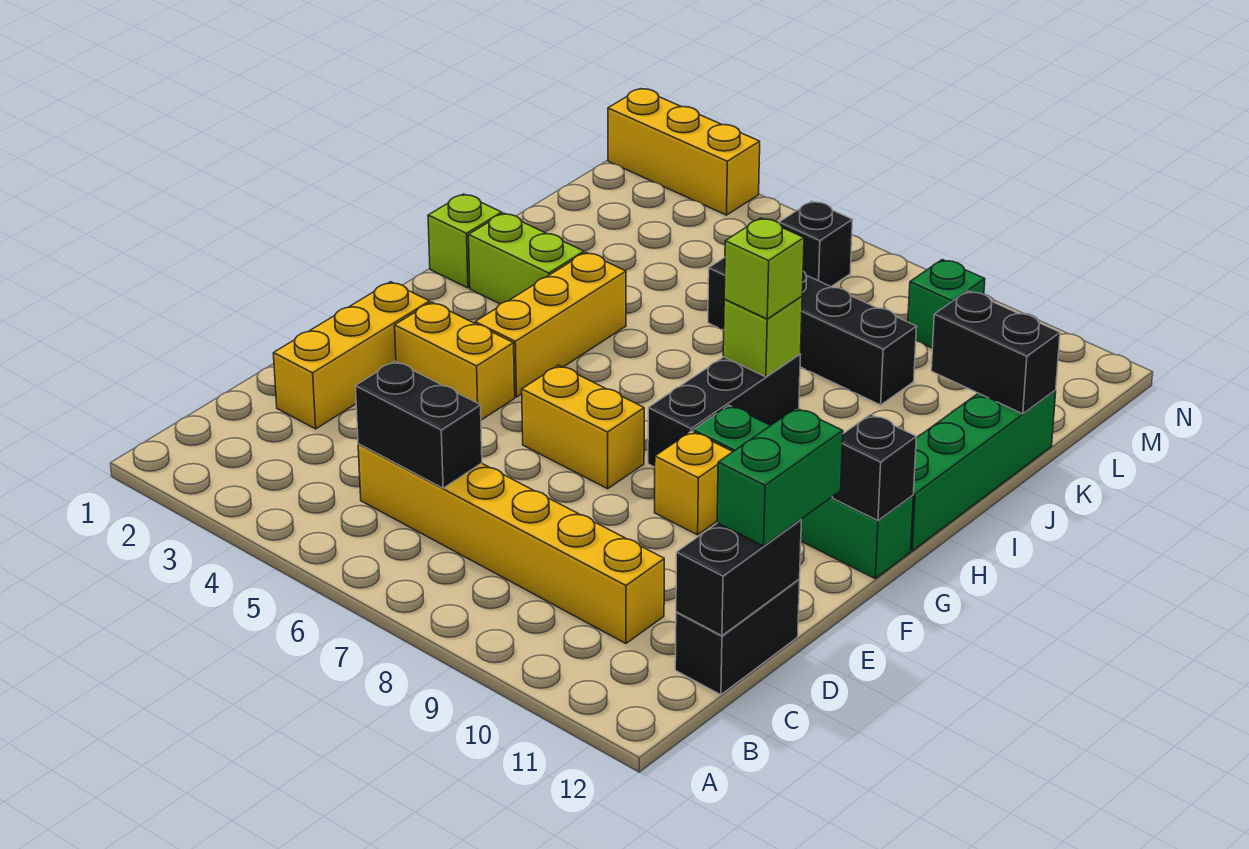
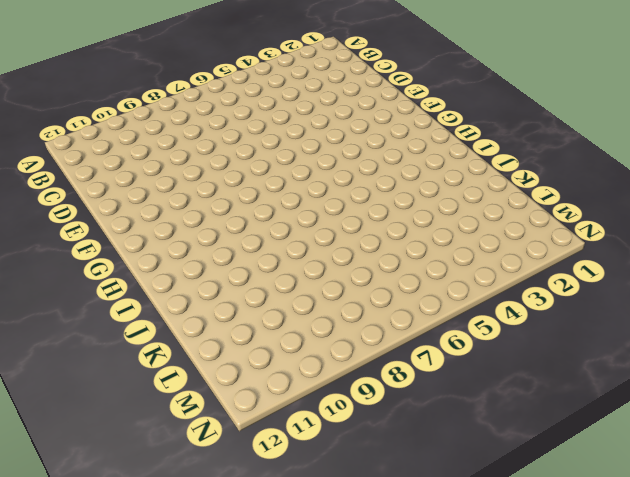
none -> yellow brick C5:C10 level 1
none -> black brick C12:D12 level 1
none -> yellow brick D2:F2 level 1

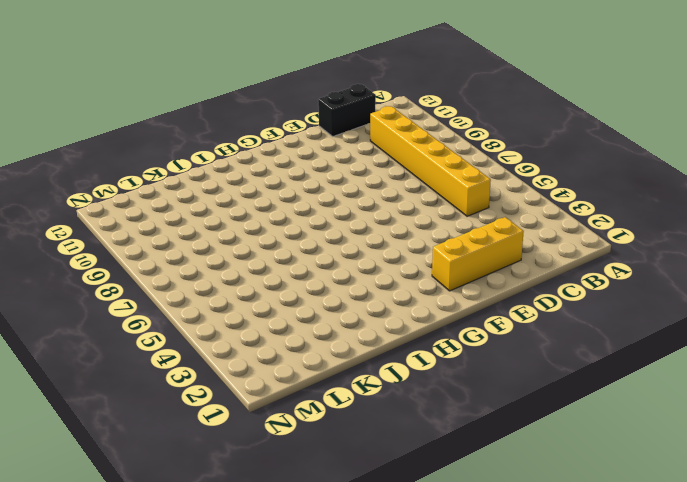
none -> yellow brick F3:F4 level 1
none -> yellow brick F6:F7 level 1
none -> yellow brick F9 level 1

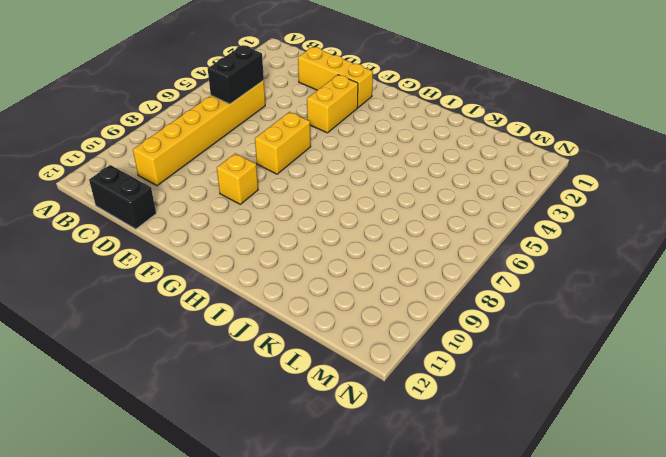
none -> yellow brick G4:I4 level 1
none -> black brick G8:I8 level 1
none -> green brick G9:G12 level 1

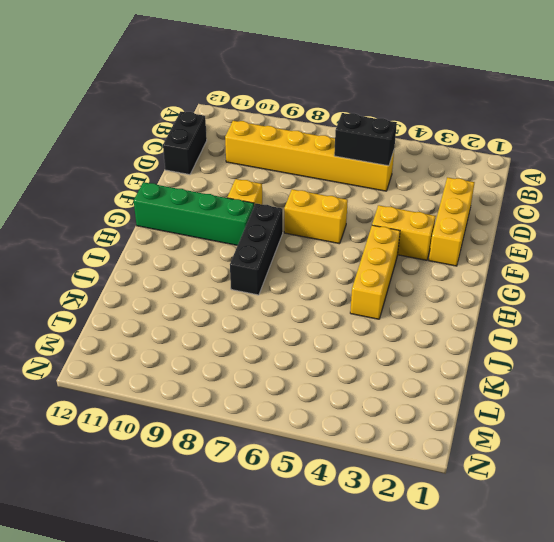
none -> green brick H12:K12 level 1
none -> lime brick I1 level 1
none -> lime brick I2:I3 level 1

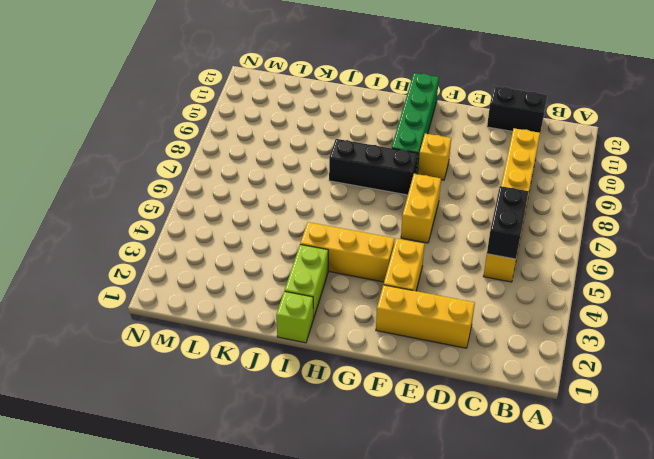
none -> green brick H12:K12 level 1
none -> black brick K6:K9 level 1
none -> black brick M6 level 1

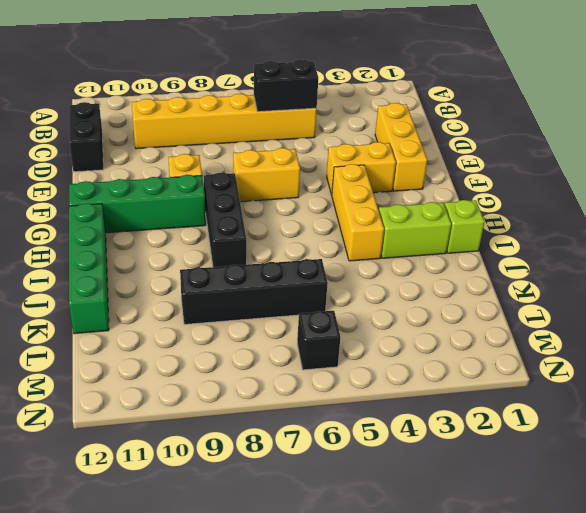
none -> green brick M9 level 1
none -> yellow brick N1:N3 level 1
none -> black brick C12:D12 level 2

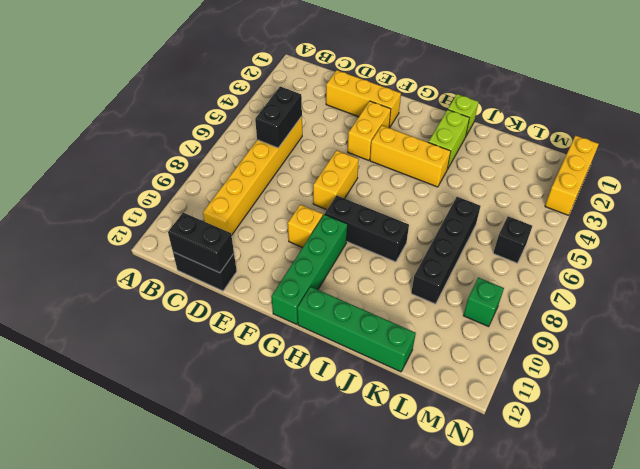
none -> black brick G12 level 2
none -> lime brick I8 level 2
none -> black brick K11:K12 level 2

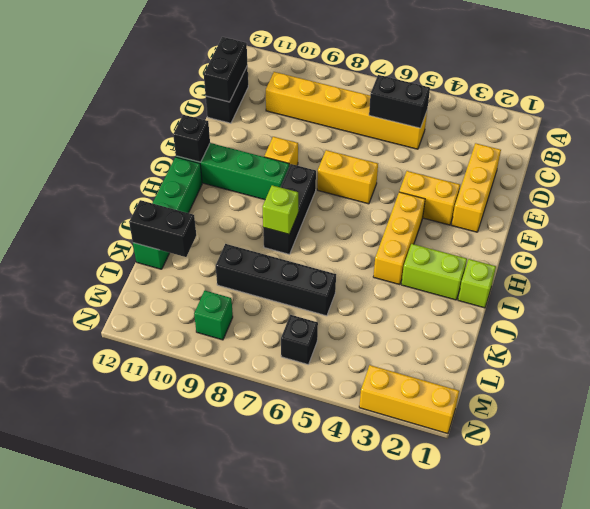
none -> green brick D12:E12 level 3
none -> lime brick I8 level 3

______________________________

Brief
Pictures are to be left out while the lines from the beginning of the records through the line with "none -> black brick G8:I8 level 1" are copied word for word.

Solution to this exercise
none -> yellow brick C5:C10 level 1
none -> black brick C12:D12 level 1
none -> yellow brick D2:F2 level 1

none -> yellow brick F3:F4 level 1
none -> yellow brick F6:F7 level 1
none -> yellow brick F9 level 1

none -> yellow brick G4:I4 level 1
none -> black brick G8:I8 level 1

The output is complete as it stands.